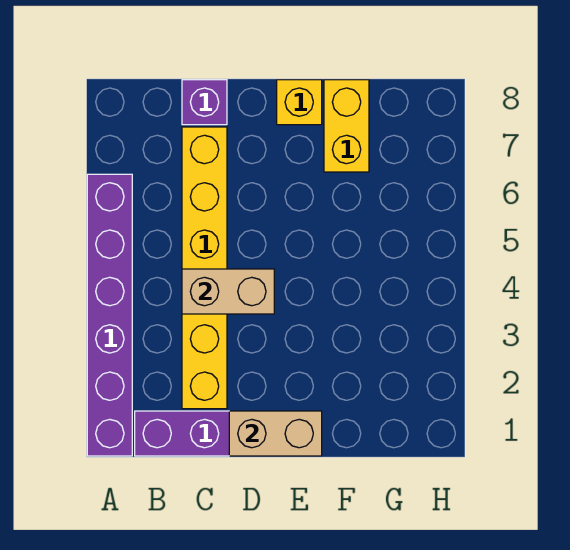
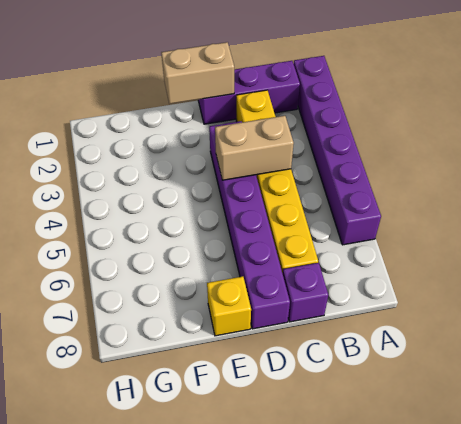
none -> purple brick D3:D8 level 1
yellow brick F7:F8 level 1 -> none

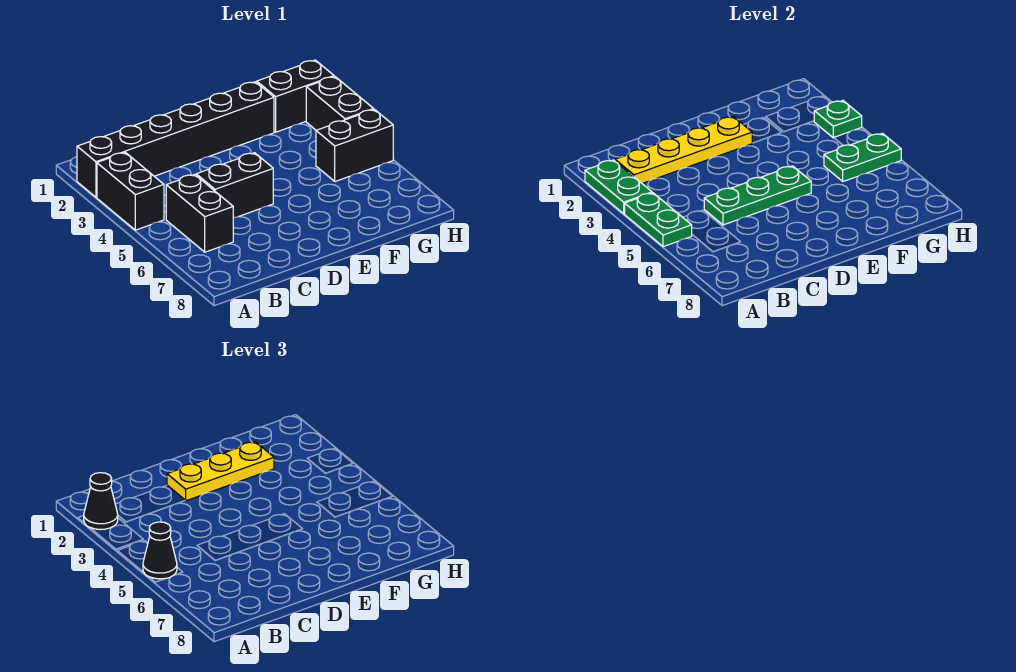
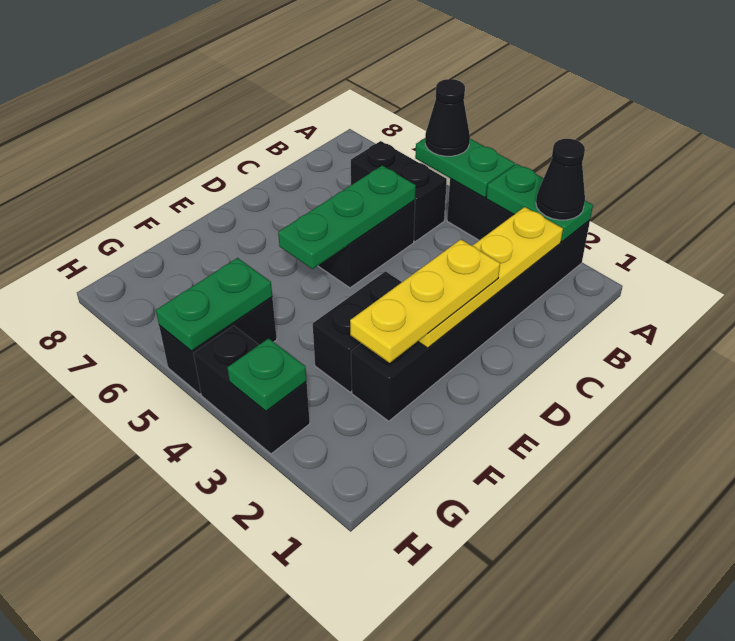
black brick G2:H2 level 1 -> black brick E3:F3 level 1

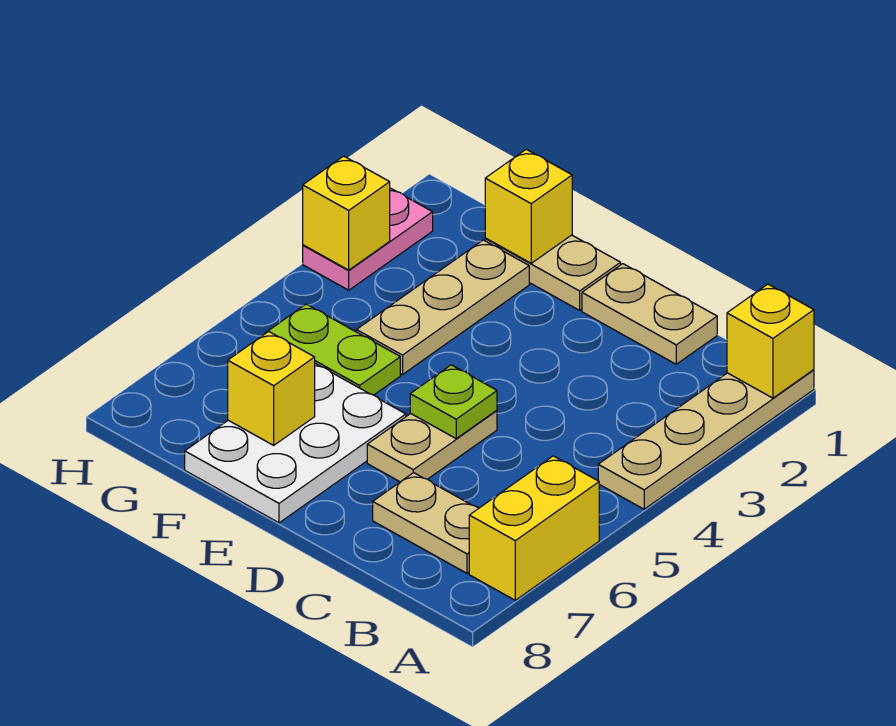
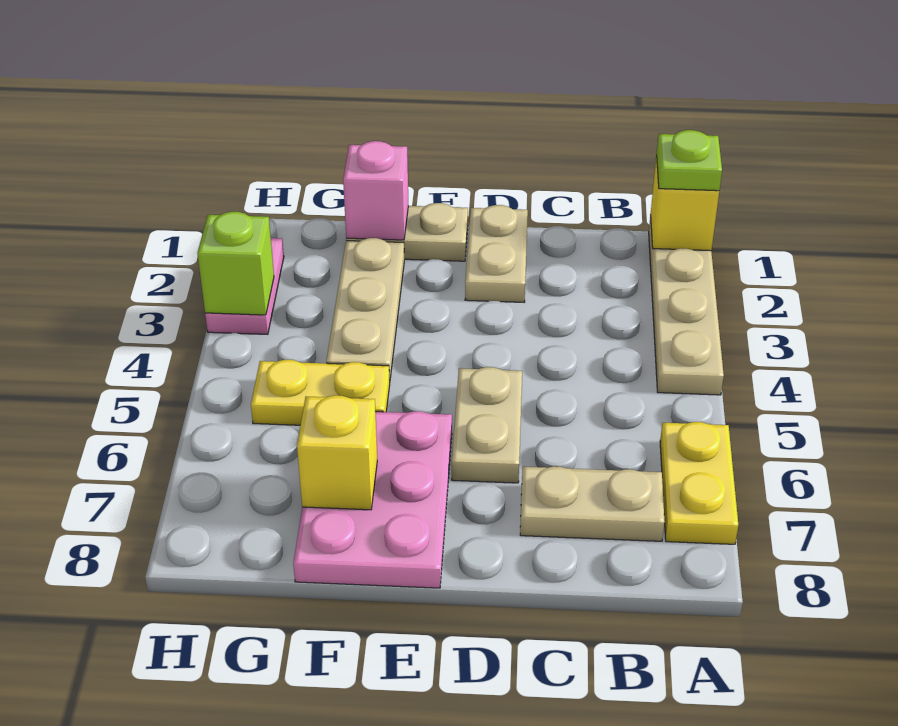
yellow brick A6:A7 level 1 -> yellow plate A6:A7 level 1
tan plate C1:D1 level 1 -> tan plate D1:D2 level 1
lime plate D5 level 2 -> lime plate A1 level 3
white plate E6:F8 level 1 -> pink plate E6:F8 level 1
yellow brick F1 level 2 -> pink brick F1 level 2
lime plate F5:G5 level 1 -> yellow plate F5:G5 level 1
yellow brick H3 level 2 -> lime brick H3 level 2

* * *

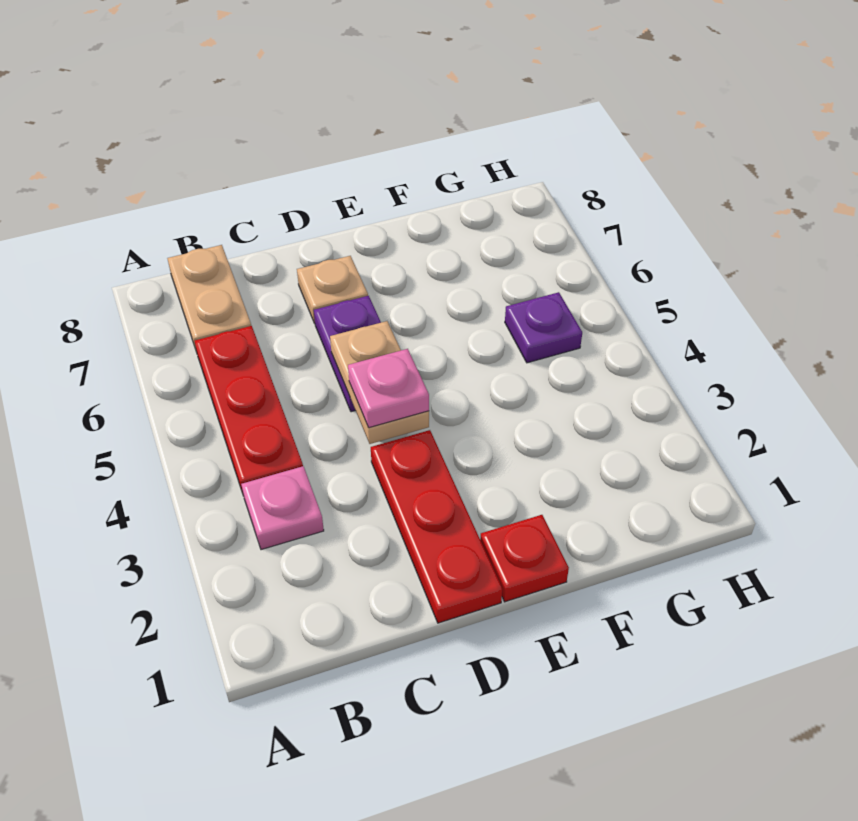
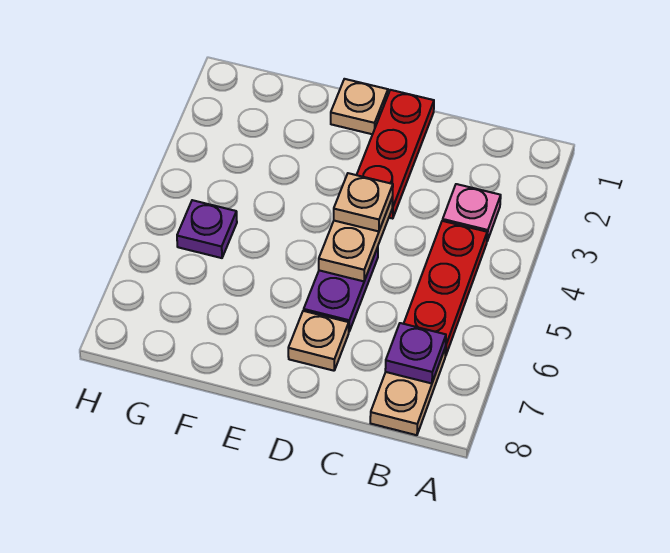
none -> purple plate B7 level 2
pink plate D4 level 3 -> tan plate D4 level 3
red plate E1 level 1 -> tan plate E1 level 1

==

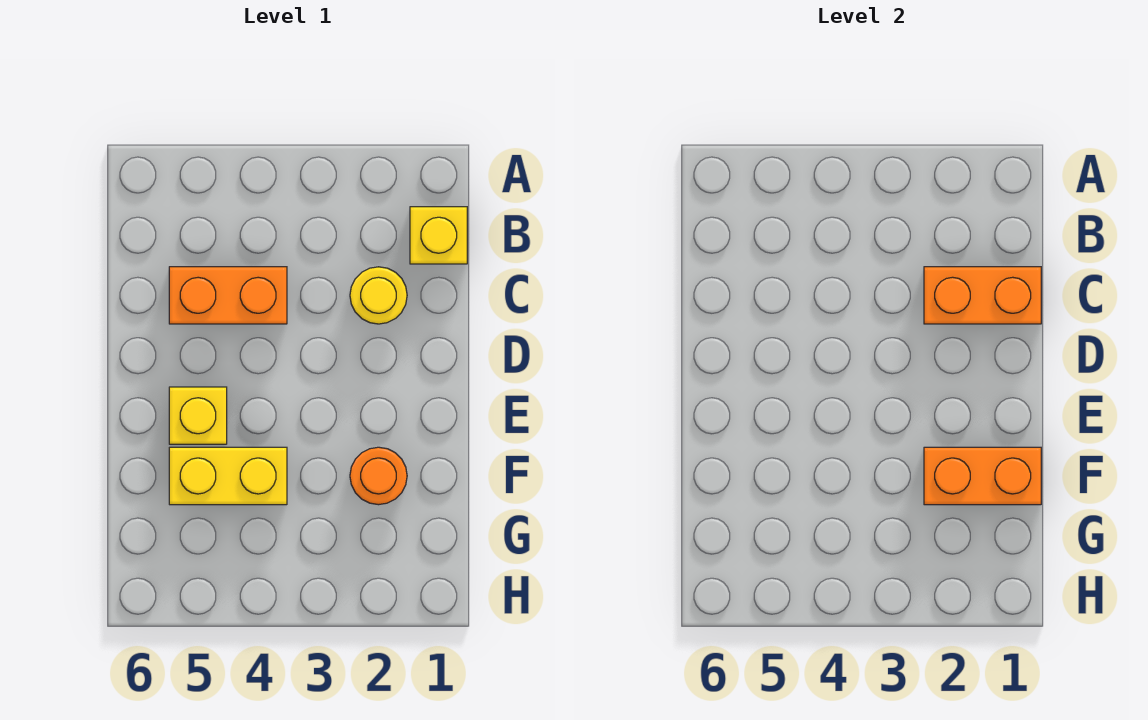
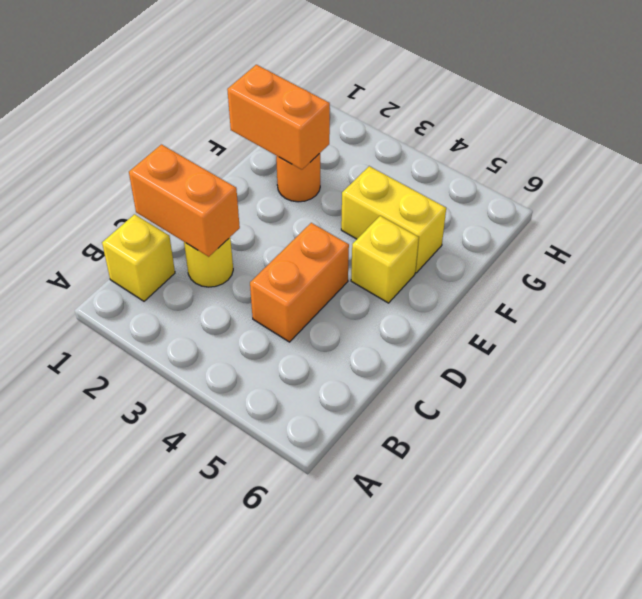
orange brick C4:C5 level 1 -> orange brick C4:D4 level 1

## Exercise brief
Starting with the line that has "black brick G2:H2" and going on through the line that has "yellow brick H3", transcribe the records above exactly, but skip the pictures.

## Written reply
black brick G2:H2 level 1 -> black brick E3:F3 level 1

yellow brick A6:A7 level 1 -> yellow plate A6:A7 level 1
tan plate C1:D1 level 1 -> tan plate D1:D2 level 1
lime plate D5 level 2 -> lime plate A1 level 3
white plate E6:F8 level 1 -> pink plate E6:F8 level 1
yellow brick F1 level 2 -> pink brick F1 level 2
lime plate F5:G5 level 1 -> yellow plate F5:G5 level 1
yellow brick H3 level 2 -> lime brick H3 level 2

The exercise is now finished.